---------- DATA SUPPLIED

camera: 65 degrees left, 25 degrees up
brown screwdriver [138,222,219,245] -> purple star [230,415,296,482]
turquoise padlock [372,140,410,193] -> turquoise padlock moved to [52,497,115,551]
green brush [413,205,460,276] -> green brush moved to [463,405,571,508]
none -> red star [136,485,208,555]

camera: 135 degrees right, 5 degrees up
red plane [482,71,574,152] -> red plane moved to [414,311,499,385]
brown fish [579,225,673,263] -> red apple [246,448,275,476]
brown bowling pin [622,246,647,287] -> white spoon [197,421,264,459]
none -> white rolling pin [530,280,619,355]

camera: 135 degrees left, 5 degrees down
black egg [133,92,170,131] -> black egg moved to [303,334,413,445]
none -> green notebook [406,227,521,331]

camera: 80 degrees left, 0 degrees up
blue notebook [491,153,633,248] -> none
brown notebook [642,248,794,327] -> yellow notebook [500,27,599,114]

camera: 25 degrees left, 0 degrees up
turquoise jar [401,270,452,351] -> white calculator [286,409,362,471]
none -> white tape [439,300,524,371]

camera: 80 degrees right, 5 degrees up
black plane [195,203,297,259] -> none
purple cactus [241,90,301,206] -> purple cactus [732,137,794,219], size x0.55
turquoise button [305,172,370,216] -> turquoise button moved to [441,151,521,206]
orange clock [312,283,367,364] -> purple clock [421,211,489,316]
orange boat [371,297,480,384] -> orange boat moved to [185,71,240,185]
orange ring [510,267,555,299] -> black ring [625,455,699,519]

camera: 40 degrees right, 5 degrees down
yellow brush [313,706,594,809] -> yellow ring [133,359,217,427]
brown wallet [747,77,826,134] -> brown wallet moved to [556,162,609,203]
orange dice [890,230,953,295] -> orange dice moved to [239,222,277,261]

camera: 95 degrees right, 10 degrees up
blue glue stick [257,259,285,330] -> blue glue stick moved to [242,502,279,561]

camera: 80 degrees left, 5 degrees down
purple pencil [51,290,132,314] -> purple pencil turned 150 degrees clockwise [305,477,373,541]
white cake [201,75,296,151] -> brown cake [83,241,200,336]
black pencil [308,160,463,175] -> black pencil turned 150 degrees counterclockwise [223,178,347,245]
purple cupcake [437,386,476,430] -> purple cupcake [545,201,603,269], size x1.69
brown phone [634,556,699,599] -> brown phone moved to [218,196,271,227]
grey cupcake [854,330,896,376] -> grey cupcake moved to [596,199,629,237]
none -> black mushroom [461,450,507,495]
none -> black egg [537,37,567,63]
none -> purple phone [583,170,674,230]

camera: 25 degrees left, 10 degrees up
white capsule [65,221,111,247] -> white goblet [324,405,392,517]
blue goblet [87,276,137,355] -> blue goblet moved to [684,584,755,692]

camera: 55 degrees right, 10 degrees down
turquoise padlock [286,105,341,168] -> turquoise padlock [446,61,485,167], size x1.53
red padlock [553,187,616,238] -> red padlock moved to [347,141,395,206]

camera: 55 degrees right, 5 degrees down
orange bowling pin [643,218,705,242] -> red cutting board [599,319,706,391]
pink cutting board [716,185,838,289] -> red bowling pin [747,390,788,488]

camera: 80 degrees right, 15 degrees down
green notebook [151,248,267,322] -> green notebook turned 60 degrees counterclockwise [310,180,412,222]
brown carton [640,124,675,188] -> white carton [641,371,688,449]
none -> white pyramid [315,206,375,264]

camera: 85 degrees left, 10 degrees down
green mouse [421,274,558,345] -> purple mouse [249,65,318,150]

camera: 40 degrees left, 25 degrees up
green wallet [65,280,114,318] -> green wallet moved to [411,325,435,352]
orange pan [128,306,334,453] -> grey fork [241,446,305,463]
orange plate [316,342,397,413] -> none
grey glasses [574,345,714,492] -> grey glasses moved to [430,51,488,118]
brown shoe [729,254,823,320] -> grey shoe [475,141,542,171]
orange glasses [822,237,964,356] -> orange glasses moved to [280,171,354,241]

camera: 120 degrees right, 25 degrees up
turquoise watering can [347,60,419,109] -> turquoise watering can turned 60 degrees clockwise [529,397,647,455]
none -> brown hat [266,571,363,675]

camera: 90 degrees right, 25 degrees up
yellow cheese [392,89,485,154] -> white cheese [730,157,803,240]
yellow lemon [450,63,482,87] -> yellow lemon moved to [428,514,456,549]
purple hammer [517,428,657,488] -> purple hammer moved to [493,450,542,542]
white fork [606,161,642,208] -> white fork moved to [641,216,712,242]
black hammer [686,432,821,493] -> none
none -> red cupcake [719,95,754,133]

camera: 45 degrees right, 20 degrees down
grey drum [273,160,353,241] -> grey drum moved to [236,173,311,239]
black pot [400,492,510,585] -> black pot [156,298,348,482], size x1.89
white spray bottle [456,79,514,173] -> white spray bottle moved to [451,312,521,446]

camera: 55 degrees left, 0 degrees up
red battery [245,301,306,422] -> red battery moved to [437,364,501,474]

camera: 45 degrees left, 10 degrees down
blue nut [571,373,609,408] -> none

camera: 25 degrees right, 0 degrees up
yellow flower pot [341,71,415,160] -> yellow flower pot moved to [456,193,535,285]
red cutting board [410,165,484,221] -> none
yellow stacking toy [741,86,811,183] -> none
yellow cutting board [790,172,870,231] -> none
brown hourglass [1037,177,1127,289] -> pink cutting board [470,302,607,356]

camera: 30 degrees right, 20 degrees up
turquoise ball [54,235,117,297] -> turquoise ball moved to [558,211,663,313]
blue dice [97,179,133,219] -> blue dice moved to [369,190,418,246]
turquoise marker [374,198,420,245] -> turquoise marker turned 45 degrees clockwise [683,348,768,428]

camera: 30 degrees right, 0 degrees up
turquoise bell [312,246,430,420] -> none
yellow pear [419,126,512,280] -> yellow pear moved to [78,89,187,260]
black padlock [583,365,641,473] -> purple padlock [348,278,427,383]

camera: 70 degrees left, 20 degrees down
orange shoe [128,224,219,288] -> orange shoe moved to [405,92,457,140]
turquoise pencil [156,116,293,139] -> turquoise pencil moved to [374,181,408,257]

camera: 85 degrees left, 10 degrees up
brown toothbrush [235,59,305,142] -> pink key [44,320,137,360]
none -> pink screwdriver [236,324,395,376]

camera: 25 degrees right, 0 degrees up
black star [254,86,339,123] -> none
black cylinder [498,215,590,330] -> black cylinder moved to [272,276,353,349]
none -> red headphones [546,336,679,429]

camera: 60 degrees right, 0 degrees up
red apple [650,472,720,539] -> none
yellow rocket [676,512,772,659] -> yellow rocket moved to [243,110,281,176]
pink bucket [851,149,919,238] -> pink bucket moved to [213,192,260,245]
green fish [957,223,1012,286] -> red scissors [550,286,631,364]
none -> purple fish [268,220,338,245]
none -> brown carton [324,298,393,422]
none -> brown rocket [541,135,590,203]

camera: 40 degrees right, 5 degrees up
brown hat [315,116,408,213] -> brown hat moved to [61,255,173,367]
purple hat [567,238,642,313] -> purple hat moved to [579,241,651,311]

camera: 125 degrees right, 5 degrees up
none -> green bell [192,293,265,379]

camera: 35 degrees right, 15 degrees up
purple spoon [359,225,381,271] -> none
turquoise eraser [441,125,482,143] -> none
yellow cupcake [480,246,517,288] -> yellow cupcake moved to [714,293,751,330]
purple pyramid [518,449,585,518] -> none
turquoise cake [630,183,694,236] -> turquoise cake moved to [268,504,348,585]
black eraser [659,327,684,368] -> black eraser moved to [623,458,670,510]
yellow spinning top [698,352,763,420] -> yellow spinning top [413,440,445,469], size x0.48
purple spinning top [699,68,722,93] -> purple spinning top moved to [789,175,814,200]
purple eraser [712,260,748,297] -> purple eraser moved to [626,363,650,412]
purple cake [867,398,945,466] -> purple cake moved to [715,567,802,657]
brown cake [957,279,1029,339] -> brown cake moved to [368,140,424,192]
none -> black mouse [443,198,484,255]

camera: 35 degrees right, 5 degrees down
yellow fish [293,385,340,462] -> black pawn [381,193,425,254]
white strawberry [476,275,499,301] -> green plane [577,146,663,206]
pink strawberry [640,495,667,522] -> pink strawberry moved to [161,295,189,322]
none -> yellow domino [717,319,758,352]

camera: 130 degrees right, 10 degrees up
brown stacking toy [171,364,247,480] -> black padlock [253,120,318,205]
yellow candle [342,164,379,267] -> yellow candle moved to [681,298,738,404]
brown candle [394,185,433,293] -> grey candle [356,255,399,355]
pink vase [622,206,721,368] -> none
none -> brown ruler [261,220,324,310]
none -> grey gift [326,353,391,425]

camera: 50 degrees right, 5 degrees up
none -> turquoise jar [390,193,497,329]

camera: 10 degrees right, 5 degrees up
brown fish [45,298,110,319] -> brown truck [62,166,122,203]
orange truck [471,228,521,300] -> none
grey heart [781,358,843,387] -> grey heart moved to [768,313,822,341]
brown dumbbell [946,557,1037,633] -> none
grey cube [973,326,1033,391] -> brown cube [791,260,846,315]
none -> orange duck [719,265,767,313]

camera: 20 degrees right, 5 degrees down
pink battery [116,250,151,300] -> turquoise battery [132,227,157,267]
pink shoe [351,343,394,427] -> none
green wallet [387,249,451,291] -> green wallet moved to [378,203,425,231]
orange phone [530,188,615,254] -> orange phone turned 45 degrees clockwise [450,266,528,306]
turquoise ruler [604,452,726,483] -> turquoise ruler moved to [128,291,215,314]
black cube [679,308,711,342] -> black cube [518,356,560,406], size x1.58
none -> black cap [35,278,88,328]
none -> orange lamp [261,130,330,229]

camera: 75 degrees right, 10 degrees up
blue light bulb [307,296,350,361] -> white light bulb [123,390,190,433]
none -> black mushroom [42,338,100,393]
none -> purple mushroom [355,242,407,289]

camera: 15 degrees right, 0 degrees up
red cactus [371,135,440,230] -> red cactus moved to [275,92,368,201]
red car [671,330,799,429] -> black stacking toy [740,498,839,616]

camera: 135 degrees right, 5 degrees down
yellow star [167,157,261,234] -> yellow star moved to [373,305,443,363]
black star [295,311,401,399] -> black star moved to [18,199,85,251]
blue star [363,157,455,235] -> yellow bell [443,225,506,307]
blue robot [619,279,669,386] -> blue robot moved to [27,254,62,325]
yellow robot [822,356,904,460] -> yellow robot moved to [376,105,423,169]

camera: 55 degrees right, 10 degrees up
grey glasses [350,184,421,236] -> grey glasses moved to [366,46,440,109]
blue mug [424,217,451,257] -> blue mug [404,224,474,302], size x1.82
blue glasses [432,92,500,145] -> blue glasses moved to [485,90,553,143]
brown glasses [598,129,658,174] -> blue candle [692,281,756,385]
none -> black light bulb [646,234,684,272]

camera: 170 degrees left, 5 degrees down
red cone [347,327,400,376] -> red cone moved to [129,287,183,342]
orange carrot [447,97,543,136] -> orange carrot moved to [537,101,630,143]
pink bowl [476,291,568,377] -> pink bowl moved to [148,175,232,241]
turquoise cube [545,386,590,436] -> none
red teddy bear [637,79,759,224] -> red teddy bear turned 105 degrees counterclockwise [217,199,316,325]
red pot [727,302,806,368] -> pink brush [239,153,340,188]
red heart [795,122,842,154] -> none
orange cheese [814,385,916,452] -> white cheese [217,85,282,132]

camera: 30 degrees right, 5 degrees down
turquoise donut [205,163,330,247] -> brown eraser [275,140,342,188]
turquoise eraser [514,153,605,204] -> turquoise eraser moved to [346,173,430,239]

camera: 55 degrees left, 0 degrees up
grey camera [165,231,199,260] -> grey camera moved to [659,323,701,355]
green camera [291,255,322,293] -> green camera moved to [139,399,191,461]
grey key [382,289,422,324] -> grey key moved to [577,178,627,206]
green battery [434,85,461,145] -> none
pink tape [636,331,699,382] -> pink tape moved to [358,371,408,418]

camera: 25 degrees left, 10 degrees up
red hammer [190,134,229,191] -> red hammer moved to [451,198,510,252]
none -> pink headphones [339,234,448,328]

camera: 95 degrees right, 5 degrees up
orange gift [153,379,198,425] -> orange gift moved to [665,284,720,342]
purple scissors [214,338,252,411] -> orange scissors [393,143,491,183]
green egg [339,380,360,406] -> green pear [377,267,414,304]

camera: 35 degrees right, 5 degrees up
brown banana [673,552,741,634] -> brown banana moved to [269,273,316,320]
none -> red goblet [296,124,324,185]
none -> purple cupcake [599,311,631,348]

--------------------

— WHAT IS REQUIRED —
Within the entries above, count each line holding the string "cheese". Give only the result.

— ANSWER SPACE —
2